*** Opening Information supplied ***
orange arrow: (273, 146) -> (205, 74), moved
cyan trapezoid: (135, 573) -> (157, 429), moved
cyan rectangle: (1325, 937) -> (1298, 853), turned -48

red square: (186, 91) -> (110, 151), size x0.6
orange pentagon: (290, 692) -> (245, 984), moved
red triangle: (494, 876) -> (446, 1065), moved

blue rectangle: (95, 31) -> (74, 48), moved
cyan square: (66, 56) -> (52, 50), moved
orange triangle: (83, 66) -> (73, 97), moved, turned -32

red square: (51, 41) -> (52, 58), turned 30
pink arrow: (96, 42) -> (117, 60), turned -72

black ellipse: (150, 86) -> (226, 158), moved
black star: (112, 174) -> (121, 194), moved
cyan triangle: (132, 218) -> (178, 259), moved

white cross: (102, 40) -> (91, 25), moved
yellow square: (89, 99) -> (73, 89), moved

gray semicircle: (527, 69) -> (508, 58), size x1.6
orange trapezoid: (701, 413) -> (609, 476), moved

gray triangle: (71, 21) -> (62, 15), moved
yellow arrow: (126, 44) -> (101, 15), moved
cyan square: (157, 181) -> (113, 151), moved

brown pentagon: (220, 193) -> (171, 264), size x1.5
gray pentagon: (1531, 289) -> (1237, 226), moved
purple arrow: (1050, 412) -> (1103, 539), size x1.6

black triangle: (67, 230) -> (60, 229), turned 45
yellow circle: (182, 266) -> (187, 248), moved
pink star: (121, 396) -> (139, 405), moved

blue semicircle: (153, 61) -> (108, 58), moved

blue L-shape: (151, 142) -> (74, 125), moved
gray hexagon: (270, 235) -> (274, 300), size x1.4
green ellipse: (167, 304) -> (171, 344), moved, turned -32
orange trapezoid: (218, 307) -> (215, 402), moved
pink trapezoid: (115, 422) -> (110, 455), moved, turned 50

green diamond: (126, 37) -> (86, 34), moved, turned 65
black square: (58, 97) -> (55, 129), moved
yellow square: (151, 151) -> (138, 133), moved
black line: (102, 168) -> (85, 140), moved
*** Closing Information supplied ***
Problem to work on> Please give again the lines above between the line holding "orange trapezoid: (701, 413)" and the line holding "black square: (58, 97) -> (55, 129), moved", inclusive, exactly as they are and with nothing added.

The answer>
orange trapezoid: (701, 413) -> (609, 476), moved

gray triangle: (71, 21) -> (62, 15), moved
yellow arrow: (126, 44) -> (101, 15), moved
cyan square: (157, 181) -> (113, 151), moved

brown pentagon: (220, 193) -> (171, 264), size x1.5
gray pentagon: (1531, 289) -> (1237, 226), moved
purple arrow: (1050, 412) -> (1103, 539), size x1.6

black triangle: (67, 230) -> (60, 229), turned 45
yellow circle: (182, 266) -> (187, 248), moved
pink star: (121, 396) -> (139, 405), moved

blue semicircle: (153, 61) -> (108, 58), moved

blue L-shape: (151, 142) -> (74, 125), moved
gray hexagon: (270, 235) -> (274, 300), size x1.4
green ellipse: (167, 304) -> (171, 344), moved, turned -32
orange trapezoid: (218, 307) -> (215, 402), moved
pink trapezoid: (115, 422) -> (110, 455), moved, turned 50

green diamond: (126, 37) -> (86, 34), moved, turned 65
black square: (58, 97) -> (55, 129), moved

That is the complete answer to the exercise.